An exact copy is needed of the lines from the line holding "MIC pin OUT: A3 -> none" through the final line of the listing below, both included.

========

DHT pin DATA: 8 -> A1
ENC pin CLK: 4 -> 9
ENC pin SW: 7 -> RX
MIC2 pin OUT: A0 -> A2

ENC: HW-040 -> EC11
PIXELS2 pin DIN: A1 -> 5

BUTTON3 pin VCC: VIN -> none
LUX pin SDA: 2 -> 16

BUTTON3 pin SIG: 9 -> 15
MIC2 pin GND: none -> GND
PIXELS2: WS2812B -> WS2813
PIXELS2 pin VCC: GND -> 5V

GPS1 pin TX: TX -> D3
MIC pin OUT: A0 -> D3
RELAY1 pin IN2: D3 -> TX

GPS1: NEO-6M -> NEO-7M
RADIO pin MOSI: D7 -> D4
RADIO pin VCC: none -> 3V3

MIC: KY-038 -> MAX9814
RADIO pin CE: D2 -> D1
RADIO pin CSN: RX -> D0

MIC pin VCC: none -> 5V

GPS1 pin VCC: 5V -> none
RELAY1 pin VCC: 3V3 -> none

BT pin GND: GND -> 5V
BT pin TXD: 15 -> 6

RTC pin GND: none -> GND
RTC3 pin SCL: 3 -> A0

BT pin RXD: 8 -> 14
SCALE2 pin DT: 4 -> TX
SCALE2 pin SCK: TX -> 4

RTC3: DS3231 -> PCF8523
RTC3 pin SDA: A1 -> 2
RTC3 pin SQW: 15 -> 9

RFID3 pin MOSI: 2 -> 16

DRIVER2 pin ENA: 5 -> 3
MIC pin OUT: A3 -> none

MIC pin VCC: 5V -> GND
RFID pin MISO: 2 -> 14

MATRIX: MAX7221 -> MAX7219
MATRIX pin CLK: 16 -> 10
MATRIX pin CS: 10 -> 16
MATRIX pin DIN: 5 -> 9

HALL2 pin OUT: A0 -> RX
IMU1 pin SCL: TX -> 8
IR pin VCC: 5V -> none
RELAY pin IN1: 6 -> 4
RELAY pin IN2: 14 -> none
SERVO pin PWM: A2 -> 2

========

* [Written solution]
MIC pin OUT: A3 -> none

MIC pin VCC: 5V -> GND
RFID pin MISO: 2 -> 14

MATRIX: MAX7221 -> MAX7219
MATRIX pin CLK: 16 -> 10
MATRIX pin CS: 10 -> 16
MATRIX pin DIN: 5 -> 9

HALL2 pin OUT: A0 -> RX
IMU1 pin SCL: TX -> 8
IR pin VCC: 5V -> none
RELAY pin IN1: 6 -> 4
RELAY pin IN2: 14 -> none
SERVO pin PWM: A2 -> 2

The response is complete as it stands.